Set problem >>
Copy out every one of the following records word for word, keeping each line as it appears.

Given records >>
※

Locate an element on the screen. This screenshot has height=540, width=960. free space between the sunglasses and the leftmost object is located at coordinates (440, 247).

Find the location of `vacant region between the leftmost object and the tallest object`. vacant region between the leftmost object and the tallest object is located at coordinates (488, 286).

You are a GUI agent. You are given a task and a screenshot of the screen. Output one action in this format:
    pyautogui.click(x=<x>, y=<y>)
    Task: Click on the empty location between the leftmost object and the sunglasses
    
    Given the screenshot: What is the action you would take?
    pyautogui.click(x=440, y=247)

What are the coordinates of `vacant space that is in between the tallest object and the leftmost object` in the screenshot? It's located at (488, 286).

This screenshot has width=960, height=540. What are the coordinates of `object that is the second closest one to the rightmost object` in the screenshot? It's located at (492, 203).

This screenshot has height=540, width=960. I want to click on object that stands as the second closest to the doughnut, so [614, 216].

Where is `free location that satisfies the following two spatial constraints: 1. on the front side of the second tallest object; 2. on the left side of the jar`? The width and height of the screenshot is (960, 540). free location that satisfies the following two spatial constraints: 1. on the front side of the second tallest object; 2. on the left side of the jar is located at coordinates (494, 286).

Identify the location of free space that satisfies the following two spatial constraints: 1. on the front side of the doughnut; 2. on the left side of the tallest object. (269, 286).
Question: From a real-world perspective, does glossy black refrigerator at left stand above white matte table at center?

※

Final result >>
Locate an element on the screen. This screenshot has height=540, width=960. free space between the sunglasses and the leftmost object is located at coordinates (440, 247).

Find the location of `vacant region between the leftmost object and the tallest object`. vacant region between the leftmost object and the tallest object is located at coordinates (488, 286).

You are a GUI agent. You are given a task and a screenshot of the screen. Output one action in this format:
    pyautogui.click(x=<x>, y=<y>)
    Task: Click on the empty location between the leftmost object and the sunglasses
    
    Given the screenshot: What is the action you would take?
    pyautogui.click(x=440, y=247)

What are the coordinates of `vacant space that is in between the tallest object and the leftmost object` in the screenshot? It's located at (488, 286).

This screenshot has width=960, height=540. What are the coordinates of `object that is the second closest one to the rightmost object` in the screenshot? It's located at (492, 203).

This screenshot has height=540, width=960. I want to click on object that stands as the second closest to the doughnut, so [614, 216].

Where is `free location that satisfies the following two spatial constraints: 1. on the front side of the second tallest object; 2. on the left side of the jar`? The width and height of the screenshot is (960, 540). free location that satisfies the following two spatial constraints: 1. on the front side of the second tallest object; 2. on the left side of the jar is located at coordinates (494, 286).

Identify the location of free space that satisfies the following two spatial constraints: 1. on the front side of the doughnut; 2. on the left side of the tallest object. (269, 286).
Question: From a real-world perspective, does glossy black refrigerator at left stand above white matte table at center?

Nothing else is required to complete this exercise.